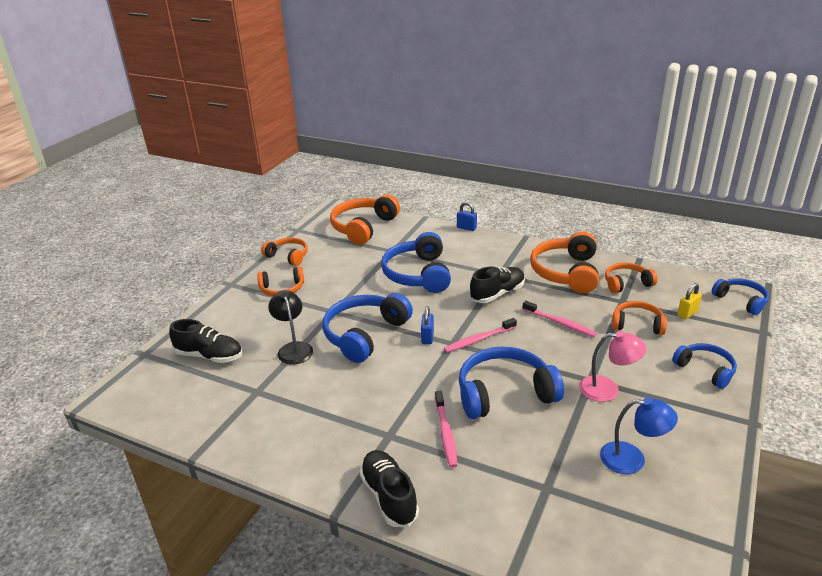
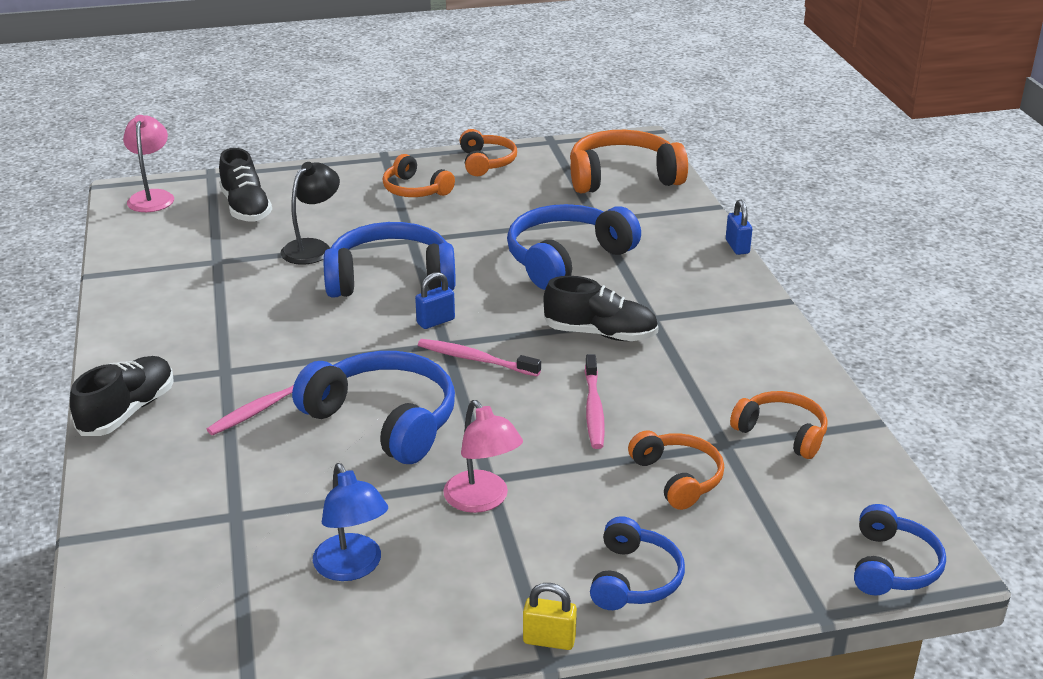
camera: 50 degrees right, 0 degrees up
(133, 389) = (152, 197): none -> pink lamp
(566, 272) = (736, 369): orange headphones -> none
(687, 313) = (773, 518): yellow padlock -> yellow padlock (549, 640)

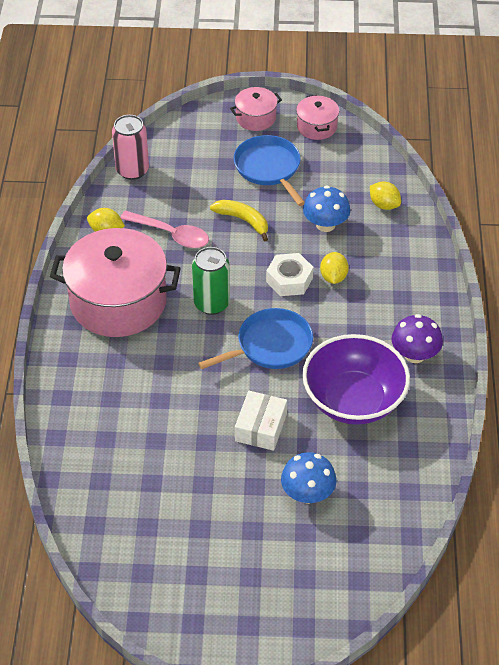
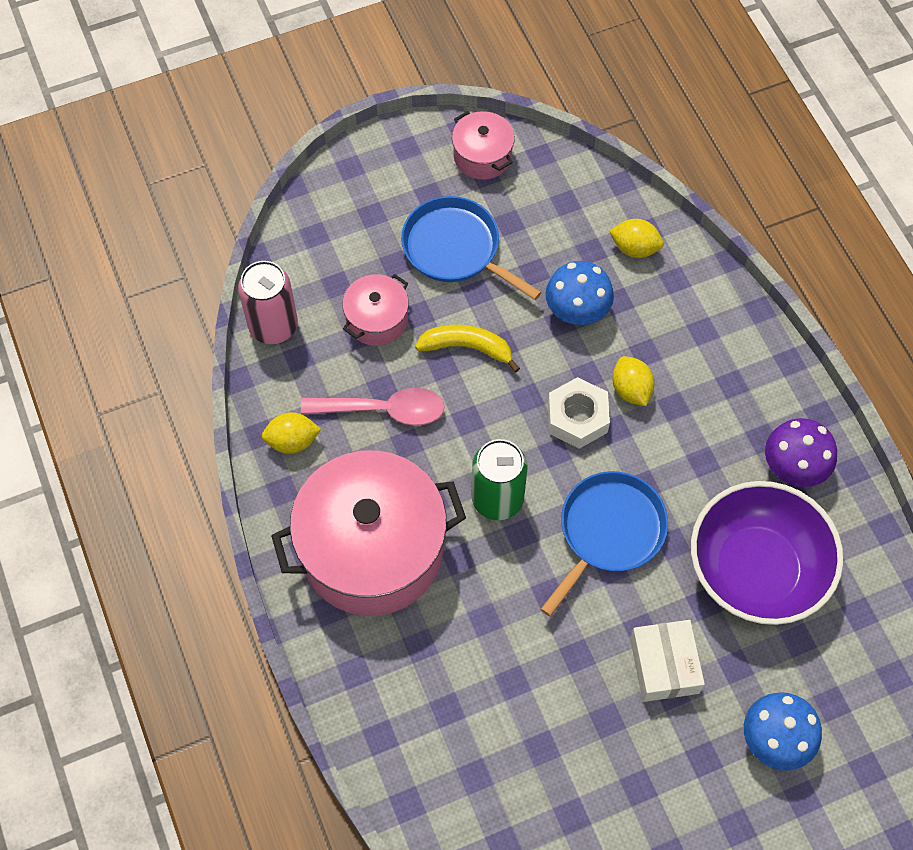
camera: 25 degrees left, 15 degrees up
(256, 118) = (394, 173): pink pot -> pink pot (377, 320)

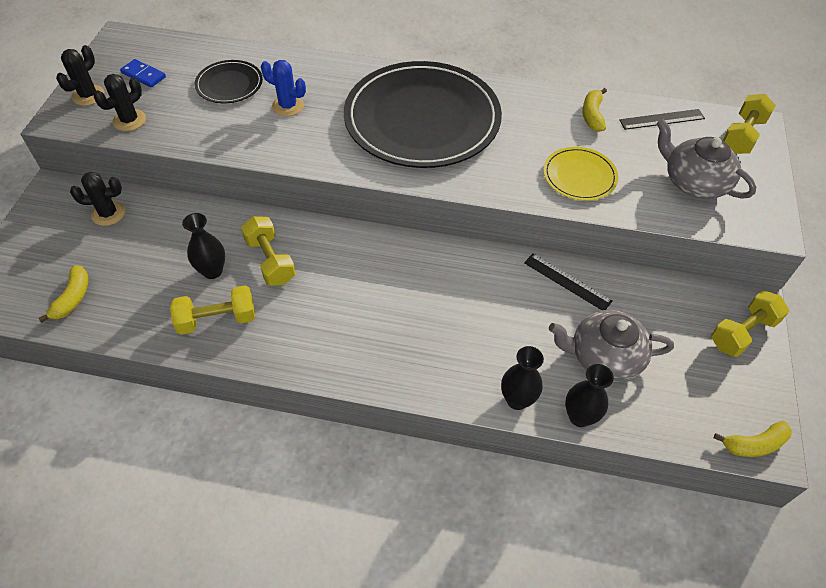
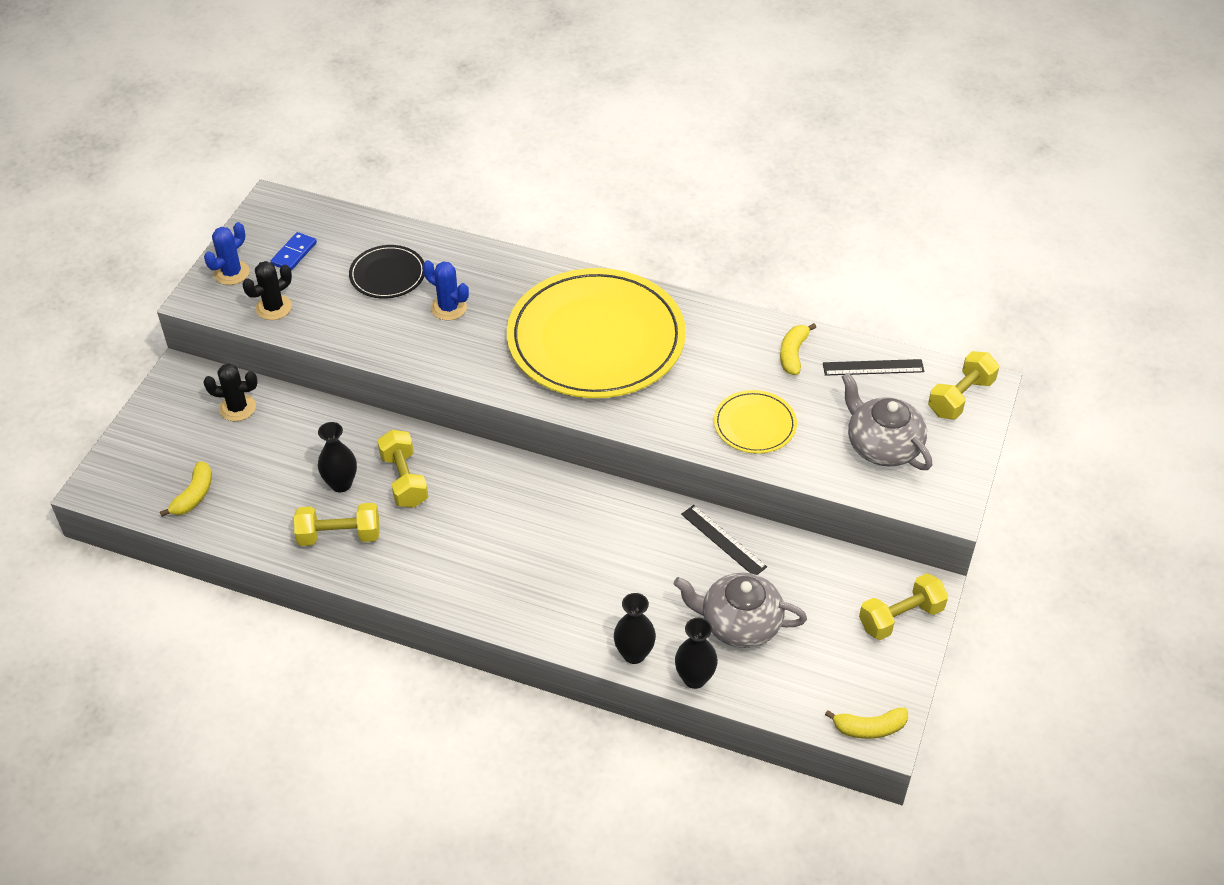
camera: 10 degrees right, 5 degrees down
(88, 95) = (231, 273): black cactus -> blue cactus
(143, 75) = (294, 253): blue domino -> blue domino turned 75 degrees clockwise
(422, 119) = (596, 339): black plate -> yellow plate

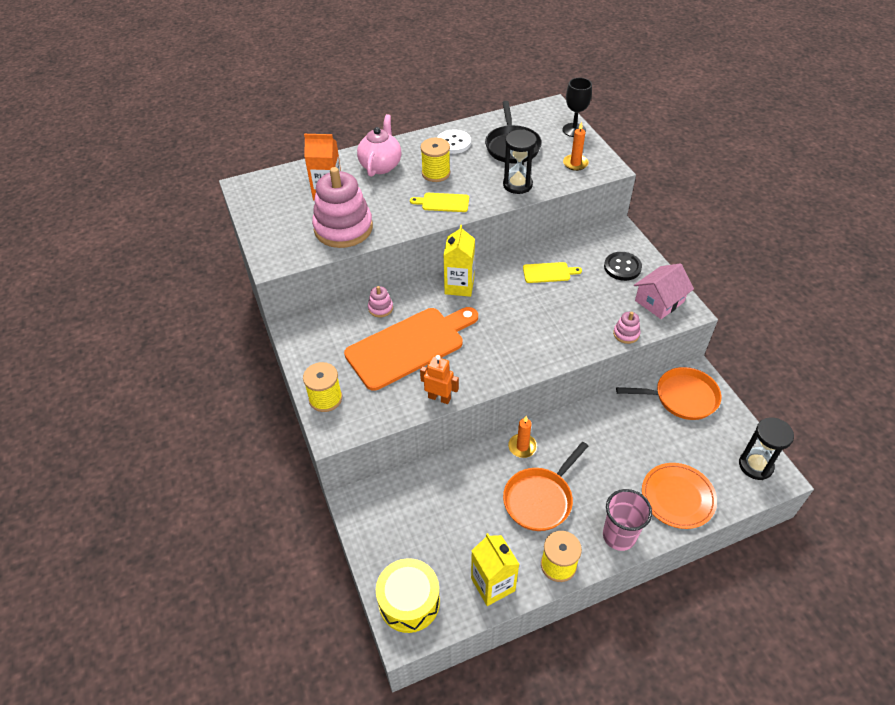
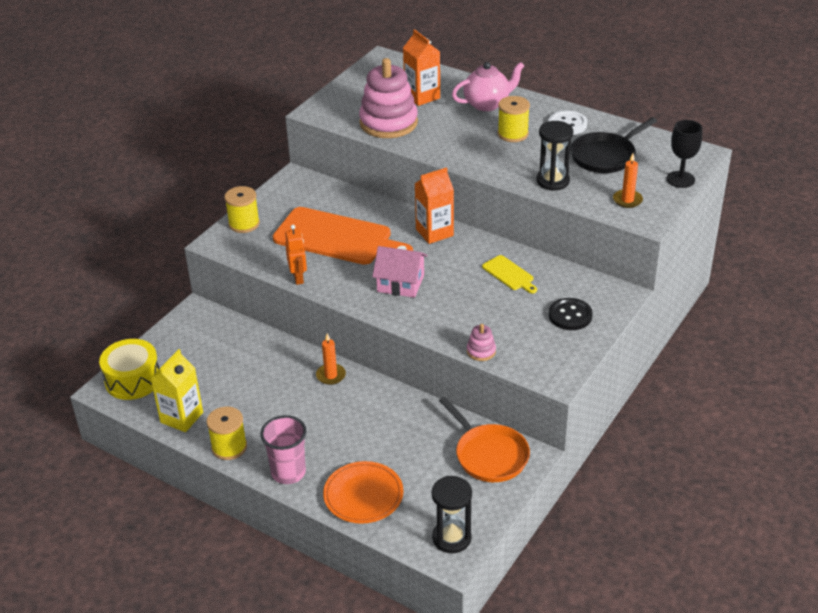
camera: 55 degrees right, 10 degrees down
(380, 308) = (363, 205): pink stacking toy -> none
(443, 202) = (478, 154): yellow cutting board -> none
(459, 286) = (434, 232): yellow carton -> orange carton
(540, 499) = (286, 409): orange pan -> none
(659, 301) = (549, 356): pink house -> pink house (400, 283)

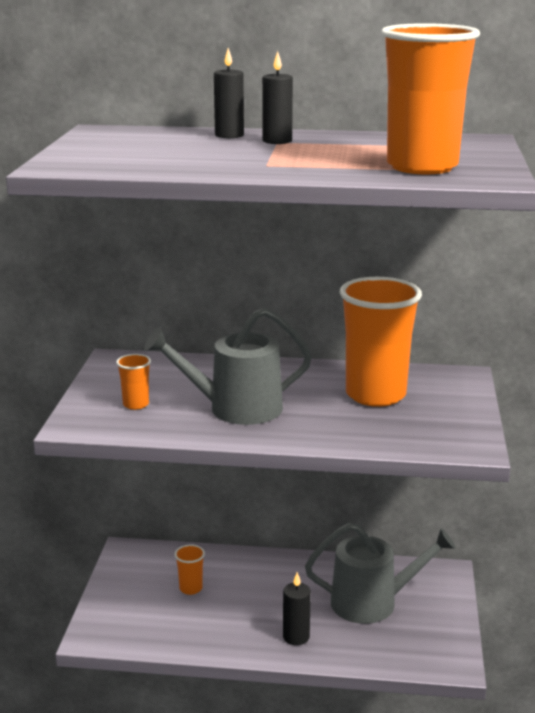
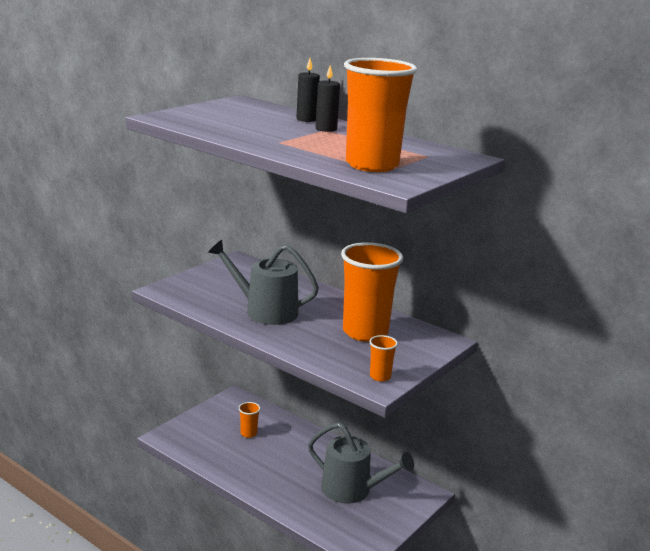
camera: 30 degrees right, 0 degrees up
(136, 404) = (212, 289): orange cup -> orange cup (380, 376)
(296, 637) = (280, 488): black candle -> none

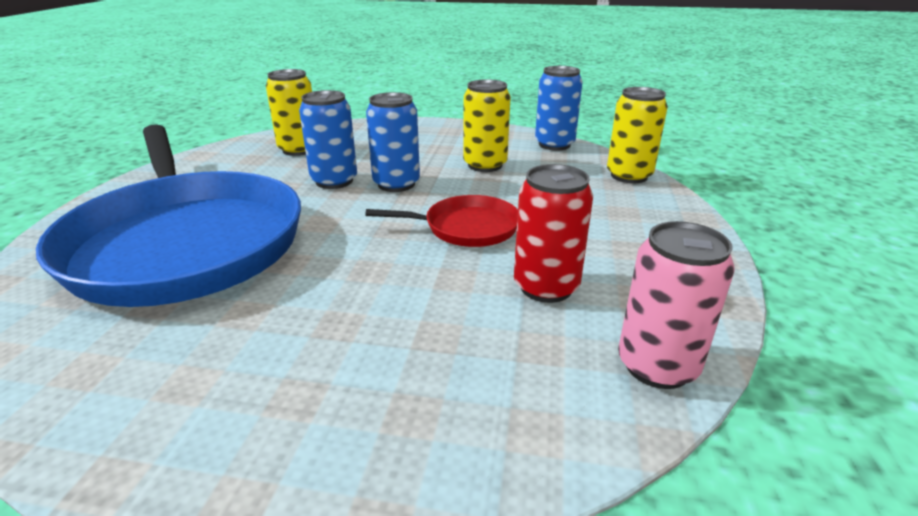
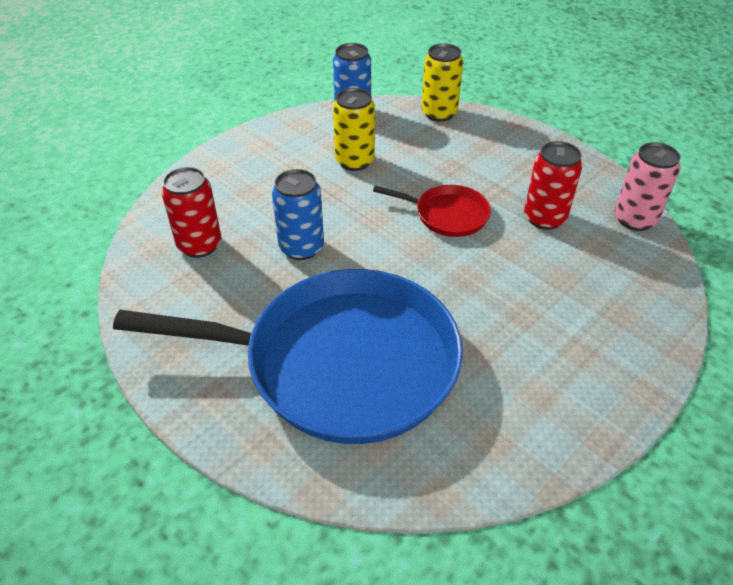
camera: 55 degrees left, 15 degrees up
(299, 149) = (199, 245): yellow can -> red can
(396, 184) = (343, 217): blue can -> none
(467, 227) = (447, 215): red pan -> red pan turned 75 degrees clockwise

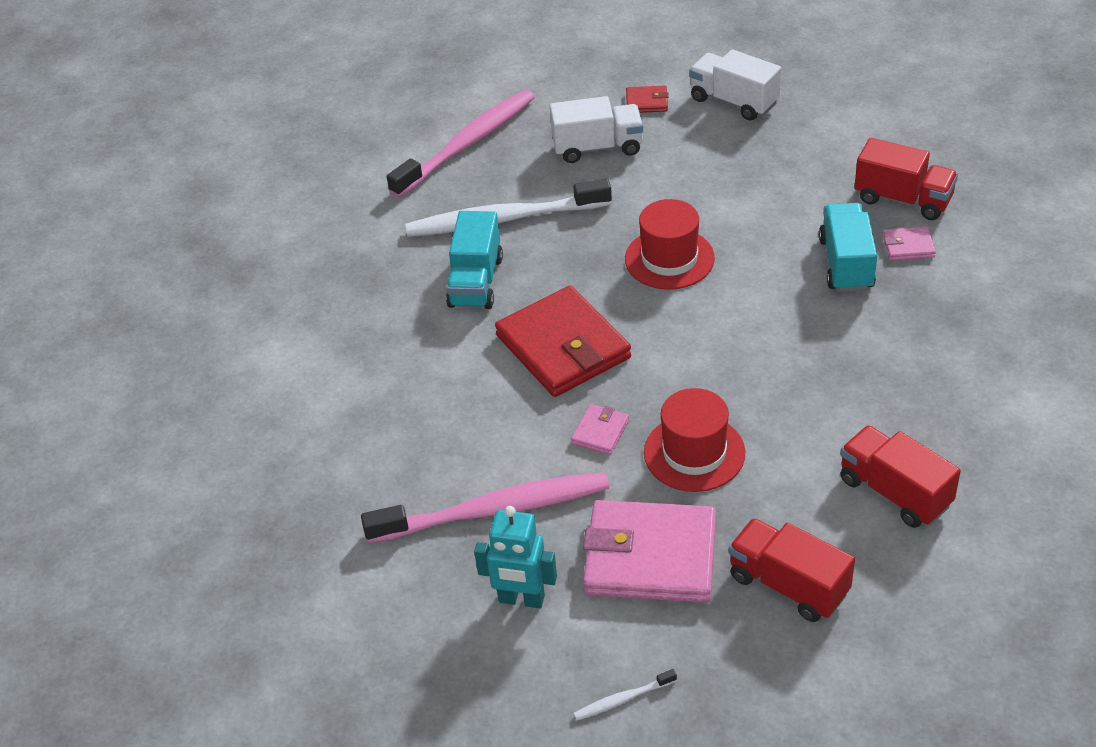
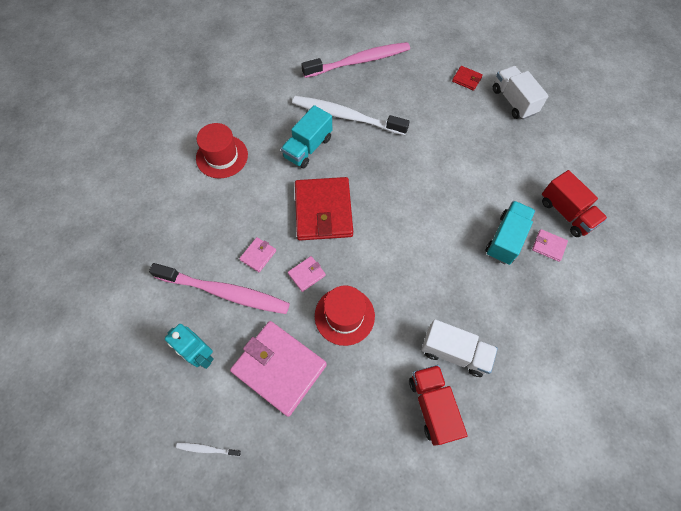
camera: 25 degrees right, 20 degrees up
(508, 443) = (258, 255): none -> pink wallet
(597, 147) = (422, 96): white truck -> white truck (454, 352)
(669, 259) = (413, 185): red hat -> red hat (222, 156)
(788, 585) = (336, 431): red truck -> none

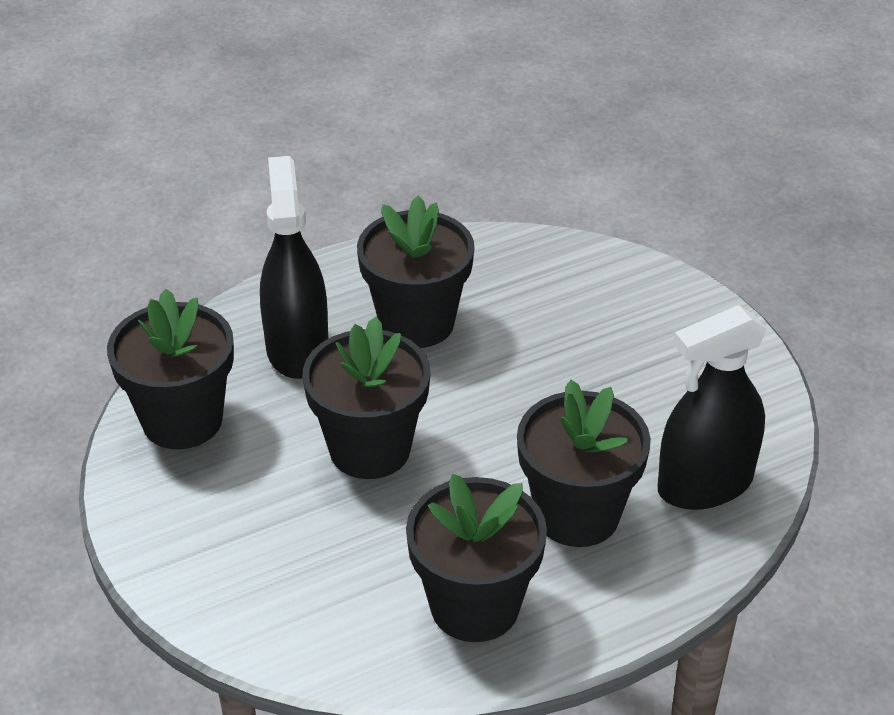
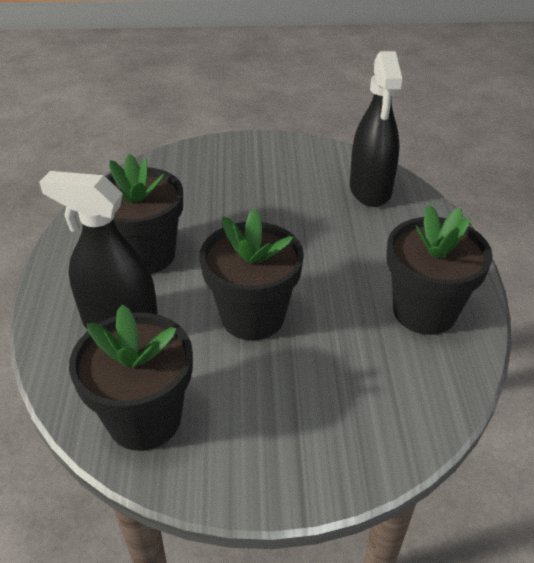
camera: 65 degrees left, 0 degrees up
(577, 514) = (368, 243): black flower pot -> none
════════════════
**INSTRUCTION**. Repeat only the lines between the top of the entries above and the line containing "(143, 75) = (294, 253): blue", both ends included, without the pictures.

**REPLY TO THE TASK**.
camera: 50 degrees right, 0 degrees up
(133, 389) = (152, 197): none -> pink lamp
(566, 272) = (736, 369): orange headphones -> none
(687, 313) = (773, 518): yellow padlock -> yellow padlock (549, 640)

camera: 25 degrees left, 15 degrees up
(256, 118) = (394, 173): pink pot -> pink pot (377, 320)

camera: 10 degrees right, 5 degrees down
(88, 95) = (231, 273): black cactus -> blue cactus
(143, 75) = (294, 253): blue domino -> blue domino turned 75 degrees clockwise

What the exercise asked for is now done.